RECORDS FOR THIS TASK: Begin

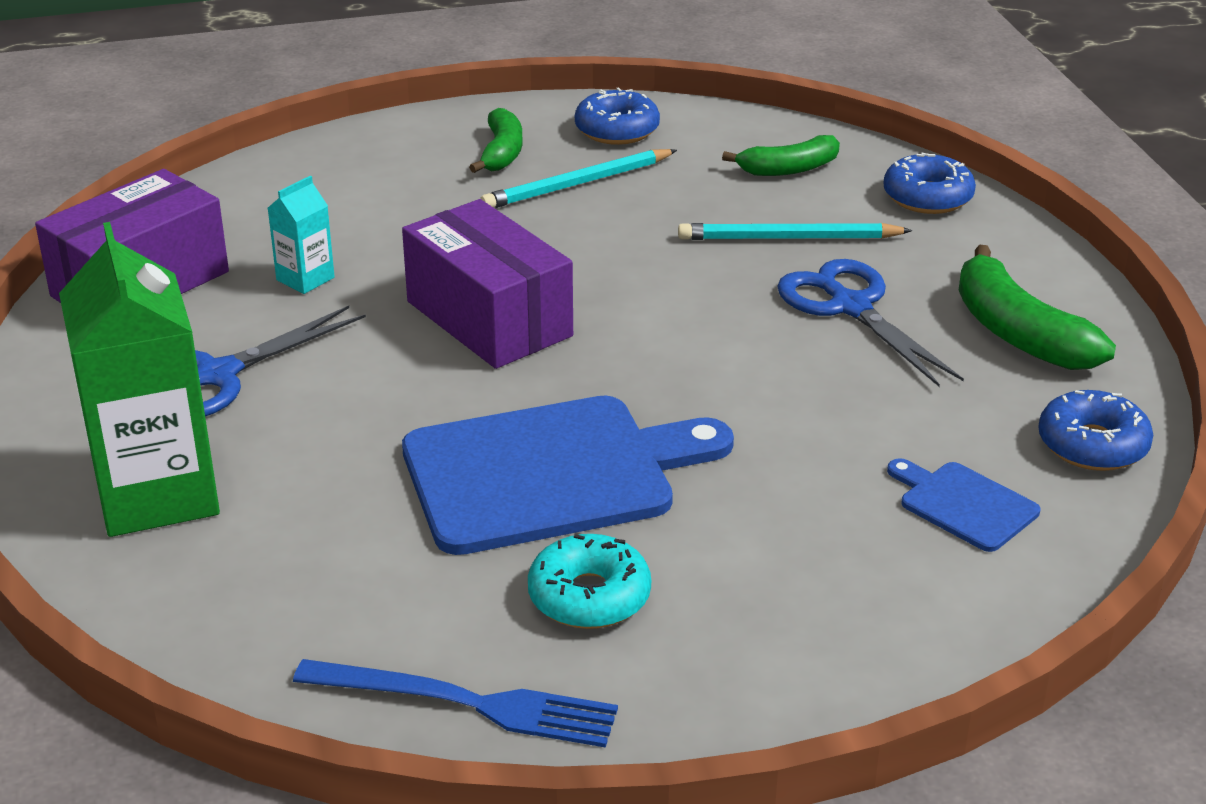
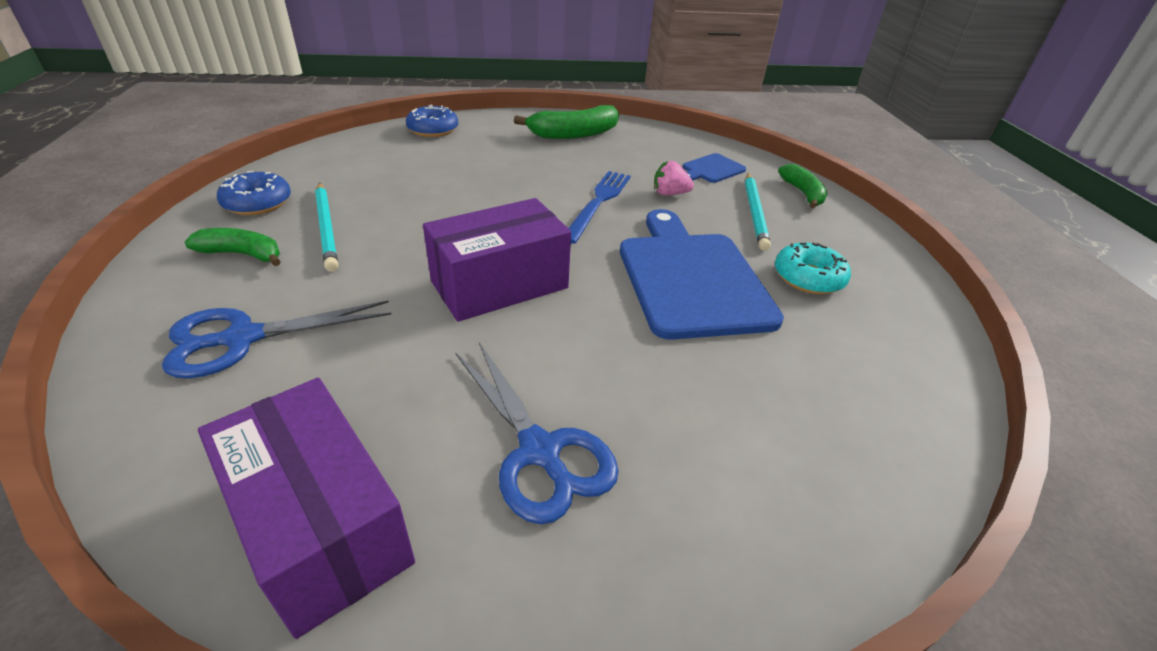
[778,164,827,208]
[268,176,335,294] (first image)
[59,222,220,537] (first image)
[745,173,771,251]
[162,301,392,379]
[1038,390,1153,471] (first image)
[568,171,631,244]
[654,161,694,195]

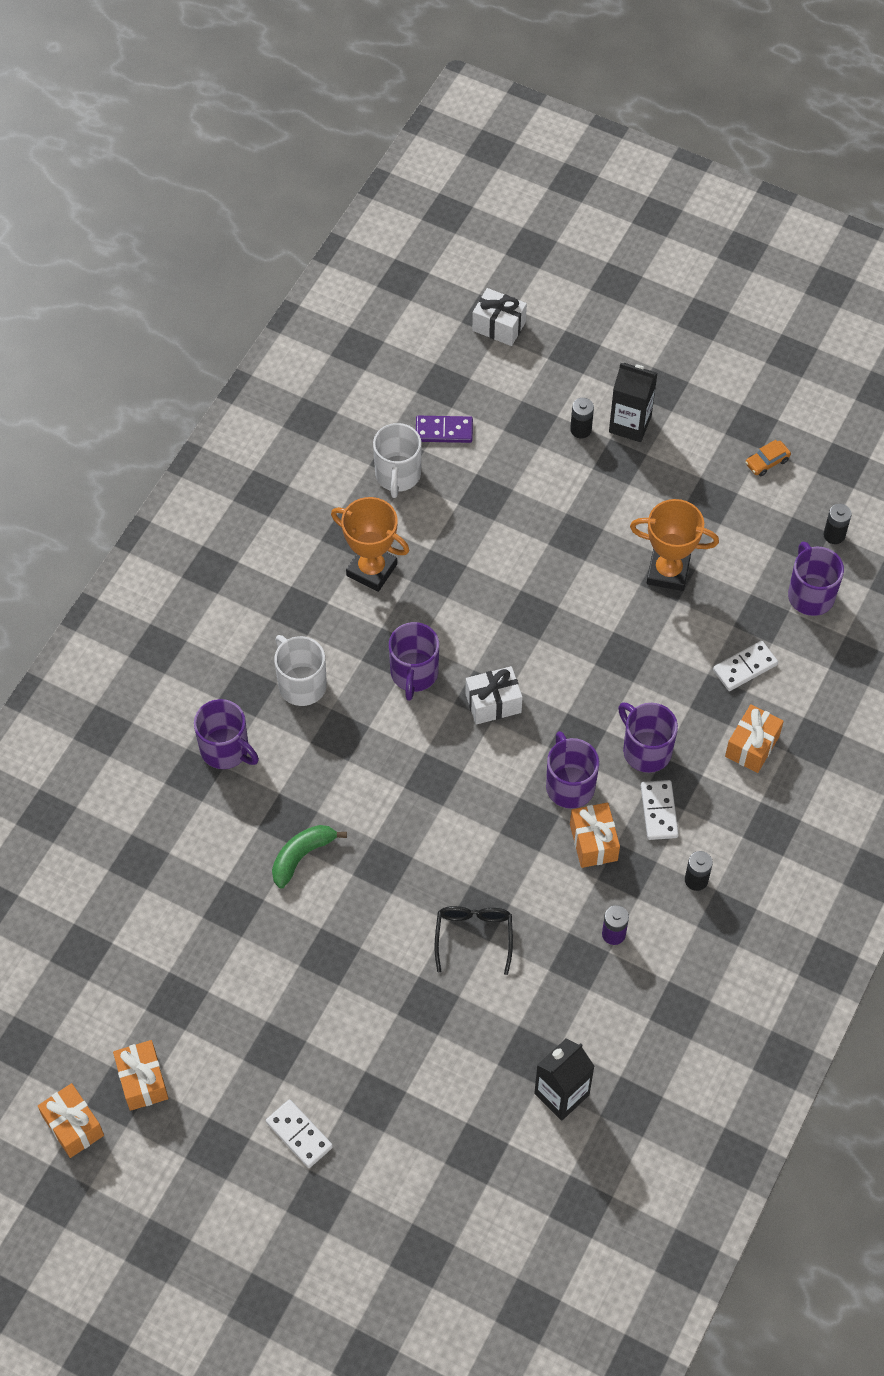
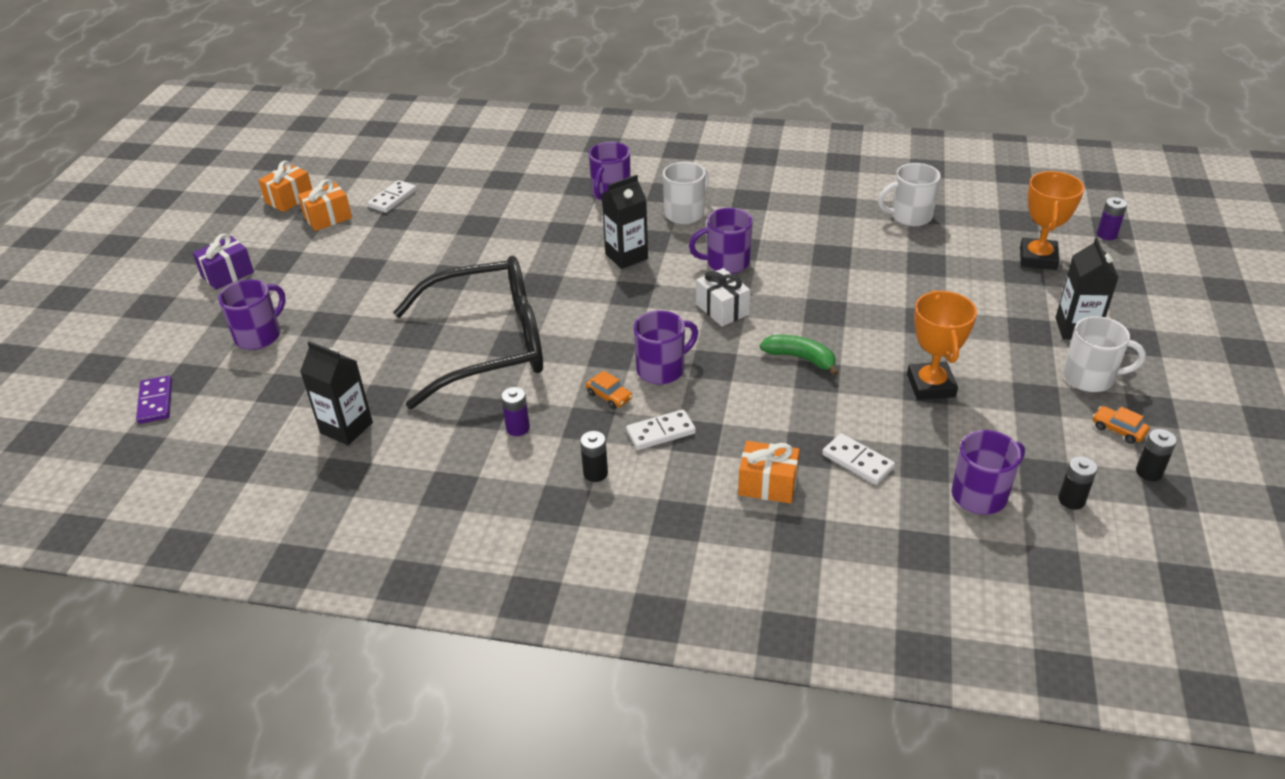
[1097,197,1127,240]
[1136,429,1177,481]
[136,375,172,424]
[1020,171,1085,270]
[218,279,286,350]
[586,371,633,409]
[760,335,839,376]
[393,256,543,409]
[367,180,417,213]
[601,175,648,269]
[193,234,254,290]
[1063,316,1146,392]

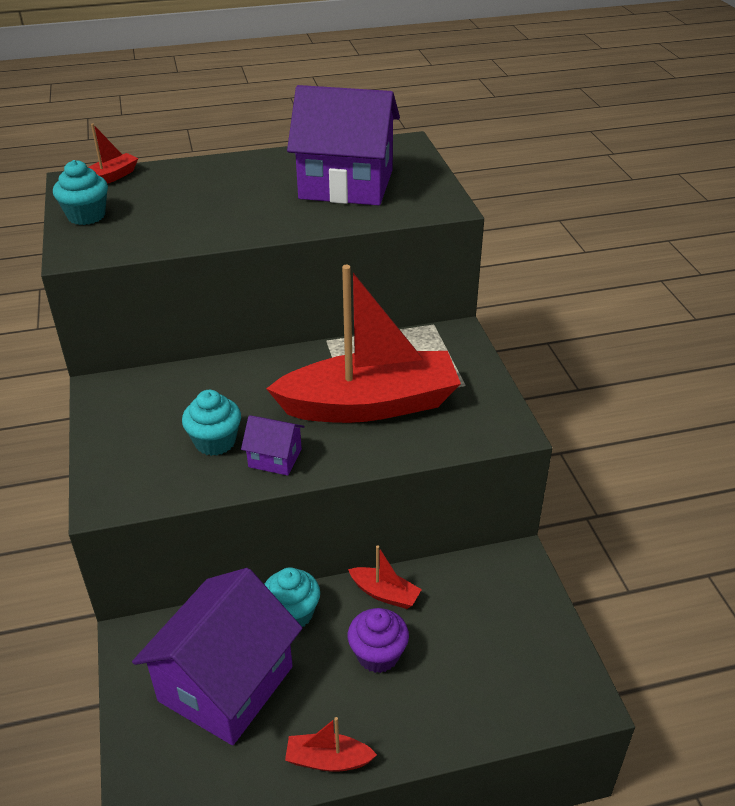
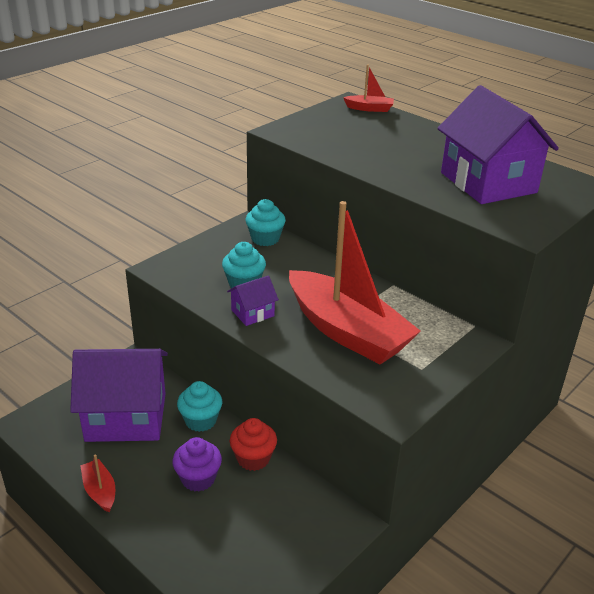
[246,199,286,246]
[227,275,279,326]
[230,418,277,471]

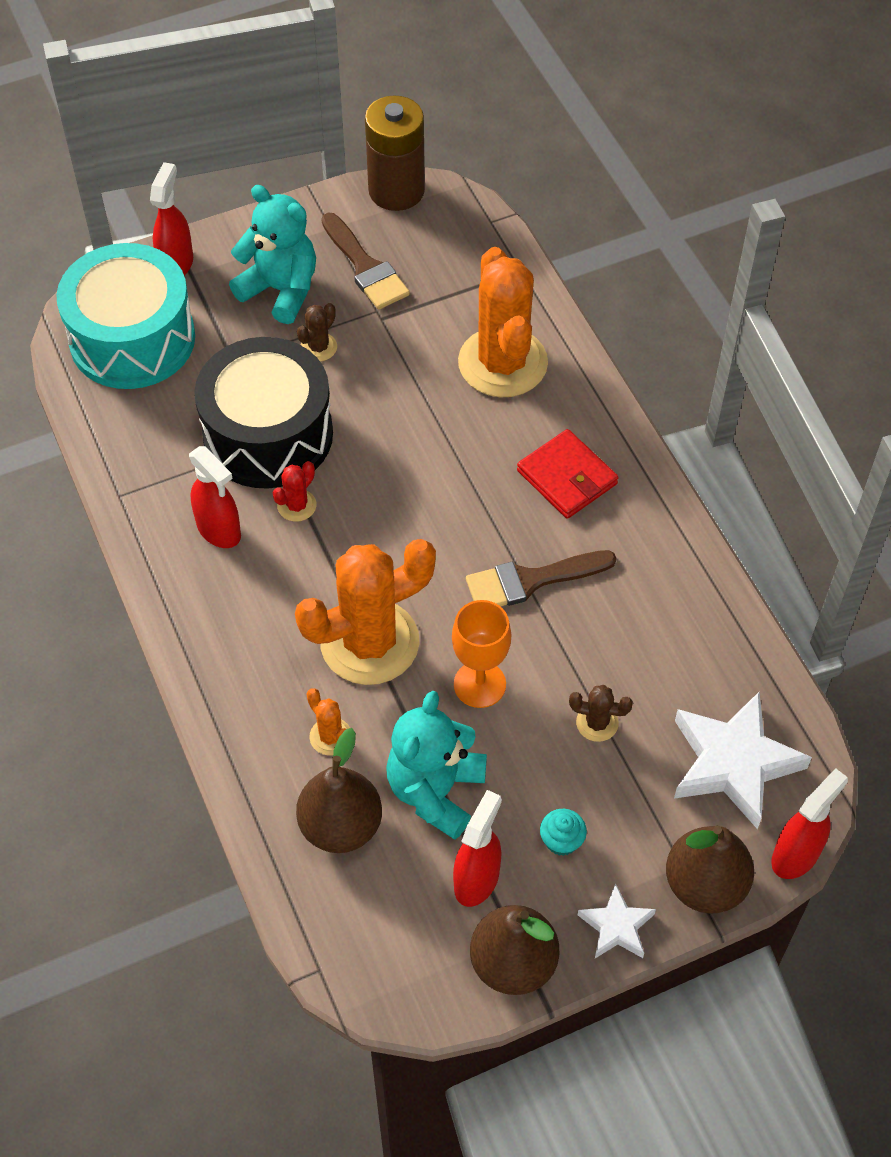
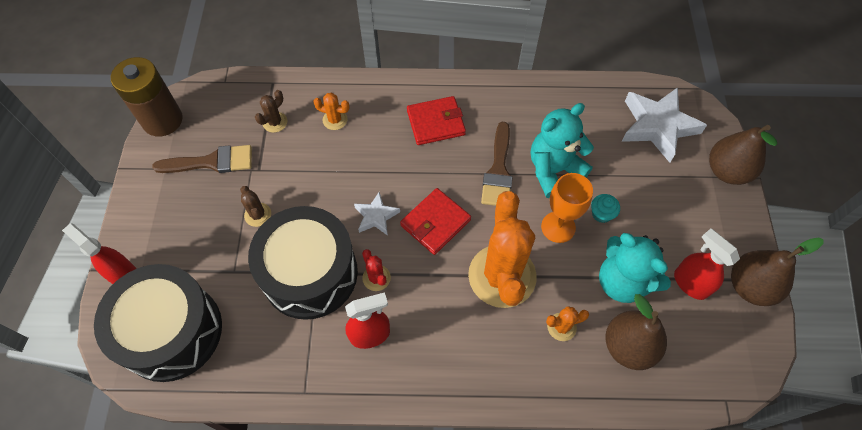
[531,103,594,198]
[94,264,222,382]
[313,93,350,130]
[255,90,288,133]
[771,768,848,879] (first image)
[591,194,620,223]
[354,192,400,236]
[400,188,471,255]

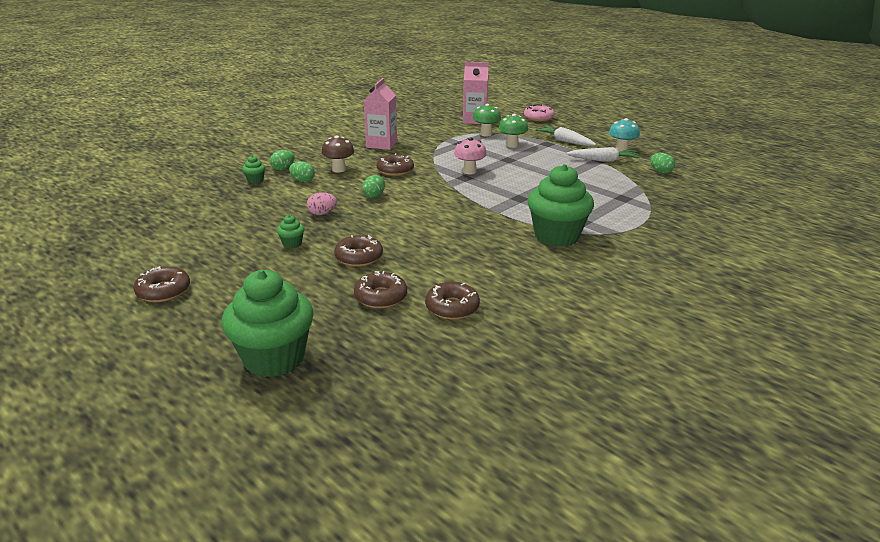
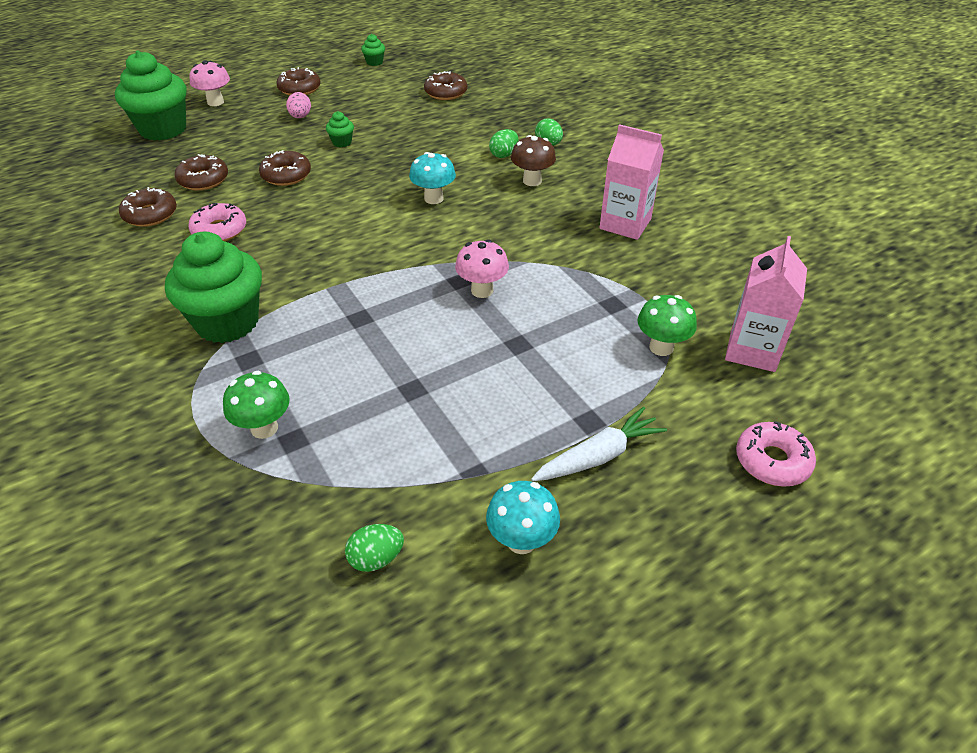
[223,371,290,439]
[566,147,640,162] (first image)
[424,71,467,100]
[361,34,385,66]
[409,152,456,204]
[286,92,311,118]
[189,60,230,106]
[188,203,246,241]

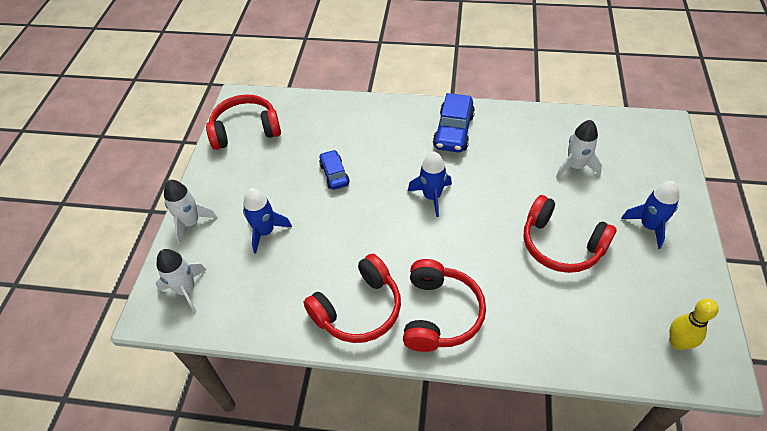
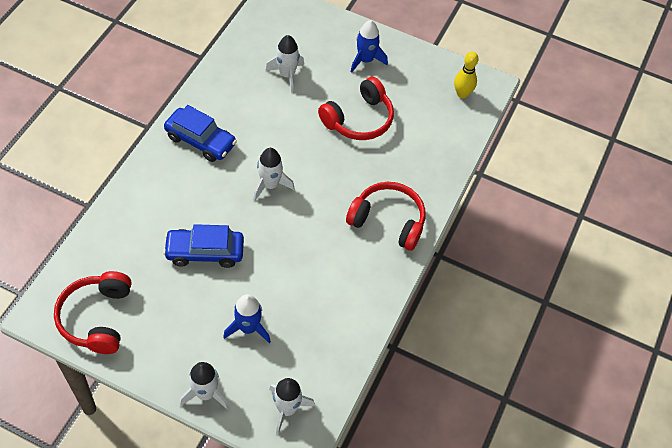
[163,224,244,268]
[253,148,295,201]
[303,254,401,343] (first image)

RECORDS FOR THIS TASK: End

Produce the full material again verbatim, with the pictures dropped.

[FINAL ANSWER]
[778,164,827,208]
[268,176,335,294] (first image)
[59,222,220,537] (first image)
[745,173,771,251]
[162,301,392,379]
[1038,390,1153,471] (first image)
[568,171,631,244]
[654,161,694,195]

[1097,197,1127,240]
[1136,429,1177,481]
[136,375,172,424]
[1020,171,1085,270]
[218,279,286,350]
[586,371,633,409]
[760,335,839,376]
[393,256,543,409]
[367,180,417,213]
[601,175,648,269]
[193,234,254,290]
[1063,316,1146,392]

[246,199,286,246]
[227,275,279,326]
[230,418,277,471]

[531,103,594,198]
[94,264,222,382]
[313,93,350,130]
[255,90,288,133]
[771,768,848,879] (first image)
[591,194,620,223]
[354,192,400,236]
[400,188,471,255]

[223,371,290,439]
[566,147,640,162] (first image)
[424,71,467,100]
[361,34,385,66]
[409,152,456,204]
[286,92,311,118]
[189,60,230,106]
[188,203,246,241]

[163,224,244,268]
[253,148,295,201]
[303,254,401,343] (first image)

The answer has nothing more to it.